=== TASK DESCRIPTION ===
Only the lines from the first line of the records through the line containing "ENC2 pin CLK: B8 -> C15" belong in the answer. Copy them exactly.

▼

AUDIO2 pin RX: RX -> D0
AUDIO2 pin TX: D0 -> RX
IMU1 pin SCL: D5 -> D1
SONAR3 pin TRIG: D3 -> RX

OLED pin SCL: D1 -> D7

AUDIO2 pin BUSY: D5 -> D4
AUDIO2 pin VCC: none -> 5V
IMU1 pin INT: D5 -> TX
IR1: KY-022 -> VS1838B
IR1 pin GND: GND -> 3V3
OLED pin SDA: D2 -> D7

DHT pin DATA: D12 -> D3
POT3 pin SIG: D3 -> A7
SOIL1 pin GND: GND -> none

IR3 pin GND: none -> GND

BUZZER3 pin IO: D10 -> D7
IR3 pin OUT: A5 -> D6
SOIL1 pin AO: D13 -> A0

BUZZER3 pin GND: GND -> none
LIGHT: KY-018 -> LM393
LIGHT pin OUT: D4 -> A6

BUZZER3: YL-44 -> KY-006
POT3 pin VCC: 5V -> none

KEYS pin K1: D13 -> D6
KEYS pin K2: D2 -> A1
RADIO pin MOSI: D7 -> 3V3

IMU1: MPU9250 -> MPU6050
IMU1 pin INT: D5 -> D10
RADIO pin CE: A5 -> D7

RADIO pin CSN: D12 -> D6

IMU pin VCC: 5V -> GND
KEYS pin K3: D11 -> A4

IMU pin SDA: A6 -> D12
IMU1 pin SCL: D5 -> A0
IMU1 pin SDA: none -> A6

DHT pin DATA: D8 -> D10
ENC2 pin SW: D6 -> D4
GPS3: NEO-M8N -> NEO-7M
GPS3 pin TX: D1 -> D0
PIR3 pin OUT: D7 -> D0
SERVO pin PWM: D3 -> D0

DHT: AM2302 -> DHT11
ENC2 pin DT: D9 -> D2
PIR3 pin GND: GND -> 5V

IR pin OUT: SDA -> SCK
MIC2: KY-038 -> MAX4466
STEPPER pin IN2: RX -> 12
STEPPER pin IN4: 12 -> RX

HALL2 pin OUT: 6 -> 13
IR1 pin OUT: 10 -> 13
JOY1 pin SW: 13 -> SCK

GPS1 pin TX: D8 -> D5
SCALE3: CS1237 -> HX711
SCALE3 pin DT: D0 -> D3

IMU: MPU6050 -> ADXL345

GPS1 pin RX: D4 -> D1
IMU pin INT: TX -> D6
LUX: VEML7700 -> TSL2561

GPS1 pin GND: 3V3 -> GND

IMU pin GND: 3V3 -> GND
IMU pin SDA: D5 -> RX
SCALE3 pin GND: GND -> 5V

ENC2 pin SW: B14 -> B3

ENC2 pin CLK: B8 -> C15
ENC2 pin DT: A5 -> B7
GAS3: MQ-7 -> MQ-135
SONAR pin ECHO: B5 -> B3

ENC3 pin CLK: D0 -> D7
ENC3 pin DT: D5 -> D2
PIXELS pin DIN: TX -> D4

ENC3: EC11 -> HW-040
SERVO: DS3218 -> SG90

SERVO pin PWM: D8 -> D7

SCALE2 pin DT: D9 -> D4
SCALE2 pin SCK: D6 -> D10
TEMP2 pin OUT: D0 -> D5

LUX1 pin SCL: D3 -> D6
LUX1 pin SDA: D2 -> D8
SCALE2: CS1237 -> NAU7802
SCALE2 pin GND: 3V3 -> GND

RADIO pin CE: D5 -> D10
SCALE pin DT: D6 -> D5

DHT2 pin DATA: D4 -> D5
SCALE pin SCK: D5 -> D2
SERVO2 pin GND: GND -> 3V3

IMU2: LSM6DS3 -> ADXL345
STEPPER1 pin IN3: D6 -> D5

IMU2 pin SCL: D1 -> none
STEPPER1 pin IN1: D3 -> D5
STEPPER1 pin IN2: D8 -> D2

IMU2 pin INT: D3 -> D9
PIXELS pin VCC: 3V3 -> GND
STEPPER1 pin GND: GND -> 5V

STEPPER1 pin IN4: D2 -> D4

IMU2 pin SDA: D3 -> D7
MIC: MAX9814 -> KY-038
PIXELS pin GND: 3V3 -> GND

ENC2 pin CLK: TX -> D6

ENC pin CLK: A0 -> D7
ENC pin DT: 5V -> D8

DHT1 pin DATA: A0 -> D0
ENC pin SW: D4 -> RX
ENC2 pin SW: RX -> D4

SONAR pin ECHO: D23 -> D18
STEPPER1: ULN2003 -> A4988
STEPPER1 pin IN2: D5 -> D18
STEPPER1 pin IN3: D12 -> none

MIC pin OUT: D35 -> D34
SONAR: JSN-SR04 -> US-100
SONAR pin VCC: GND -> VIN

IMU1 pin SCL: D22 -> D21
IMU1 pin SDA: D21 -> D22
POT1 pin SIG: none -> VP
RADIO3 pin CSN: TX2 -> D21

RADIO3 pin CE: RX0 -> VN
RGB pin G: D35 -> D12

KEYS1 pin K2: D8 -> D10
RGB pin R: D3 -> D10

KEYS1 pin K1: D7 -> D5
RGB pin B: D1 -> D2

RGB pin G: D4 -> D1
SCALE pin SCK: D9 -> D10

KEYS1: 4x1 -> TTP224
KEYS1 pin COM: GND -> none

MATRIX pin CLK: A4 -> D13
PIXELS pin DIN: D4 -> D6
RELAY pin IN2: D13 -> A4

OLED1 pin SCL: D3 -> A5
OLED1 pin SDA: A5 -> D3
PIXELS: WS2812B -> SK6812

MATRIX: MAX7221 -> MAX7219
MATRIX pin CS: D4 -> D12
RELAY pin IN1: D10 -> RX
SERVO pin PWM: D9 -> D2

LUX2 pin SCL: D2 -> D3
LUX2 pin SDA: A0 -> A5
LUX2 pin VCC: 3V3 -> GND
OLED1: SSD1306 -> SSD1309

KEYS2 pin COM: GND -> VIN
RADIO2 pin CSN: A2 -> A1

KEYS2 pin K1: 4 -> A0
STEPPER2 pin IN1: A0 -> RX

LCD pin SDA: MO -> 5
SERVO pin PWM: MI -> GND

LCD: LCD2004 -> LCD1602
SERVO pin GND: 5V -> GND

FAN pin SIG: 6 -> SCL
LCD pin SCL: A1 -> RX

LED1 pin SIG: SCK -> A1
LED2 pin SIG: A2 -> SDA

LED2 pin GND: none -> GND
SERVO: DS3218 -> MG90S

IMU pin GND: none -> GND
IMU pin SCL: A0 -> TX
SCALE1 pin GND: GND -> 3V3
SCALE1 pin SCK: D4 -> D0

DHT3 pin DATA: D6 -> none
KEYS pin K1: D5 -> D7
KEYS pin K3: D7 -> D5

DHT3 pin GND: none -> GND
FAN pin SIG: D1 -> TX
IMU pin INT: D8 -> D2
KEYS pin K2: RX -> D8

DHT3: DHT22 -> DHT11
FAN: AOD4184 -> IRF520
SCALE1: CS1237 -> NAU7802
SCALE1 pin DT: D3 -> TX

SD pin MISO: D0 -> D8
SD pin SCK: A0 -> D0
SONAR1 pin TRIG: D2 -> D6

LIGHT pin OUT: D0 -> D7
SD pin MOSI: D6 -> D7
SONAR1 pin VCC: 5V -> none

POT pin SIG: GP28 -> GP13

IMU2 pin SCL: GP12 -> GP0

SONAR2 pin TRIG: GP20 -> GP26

▲

=== TASK RESULT ===
AUDIO2 pin RX: RX -> D0
AUDIO2 pin TX: D0 -> RX
IMU1 pin SCL: D5 -> D1
SONAR3 pin TRIG: D3 -> RX

OLED pin SCL: D1 -> D7

AUDIO2 pin BUSY: D5 -> D4
AUDIO2 pin VCC: none -> 5V
IMU1 pin INT: D5 -> TX
IR1: KY-022 -> VS1838B
IR1 pin GND: GND -> 3V3
OLED pin SDA: D2 -> D7

DHT pin DATA: D12 -> D3
POT3 pin SIG: D3 -> A7
SOIL1 pin GND: GND -> none

IR3 pin GND: none -> GND

BUZZER3 pin IO: D10 -> D7
IR3 pin OUT: A5 -> D6
SOIL1 pin AO: D13 -> A0

BUZZER3 pin GND: GND -> none
LIGHT: KY-018 -> LM393
LIGHT pin OUT: D4 -> A6

BUZZER3: YL-44 -> KY-006
POT3 pin VCC: 5V -> none

KEYS pin K1: D13 -> D6
KEYS pin K2: D2 -> A1
RADIO pin MOSI: D7 -> 3V3

IMU1: MPU9250 -> MPU6050
IMU1 pin INT: D5 -> D10
RADIO pin CE: A5 -> D7

RADIO pin CSN: D12 -> D6

IMU pin VCC: 5V -> GND
KEYS pin K3: D11 -> A4

IMU pin SDA: A6 -> D12
IMU1 pin SCL: D5 -> A0
IMU1 pin SDA: none -> A6

DHT pin DATA: D8 -> D10
ENC2 pin SW: D6 -> D4
GPS3: NEO-M8N -> NEO-7M
GPS3 pin TX: D1 -> D0
PIR3 pin OUT: D7 -> D0
SERVO pin PWM: D3 -> D0

DHT: AM2302 -> DHT11
ENC2 pin DT: D9 -> D2
PIR3 pin GND: GND -> 5V

IR pin OUT: SDA -> SCK
MIC2: KY-038 -> MAX4466
STEPPER pin IN2: RX -> 12
STEPPER pin IN4: 12 -> RX

HALL2 pin OUT: 6 -> 13
IR1 pin OUT: 10 -> 13
JOY1 pin SW: 13 -> SCK

GPS1 pin TX: D8 -> D5
SCALE3: CS1237 -> HX711
SCALE3 pin DT: D0 -> D3

IMU: MPU6050 -> ADXL345

GPS1 pin RX: D4 -> D1
IMU pin INT: TX -> D6
LUX: VEML7700 -> TSL2561

GPS1 pin GND: 3V3 -> GND

IMU pin GND: 3V3 -> GND
IMU pin SDA: D5 -> RX
SCALE3 pin GND: GND -> 5V

ENC2 pin SW: B14 -> B3

ENC2 pin CLK: B8 -> C15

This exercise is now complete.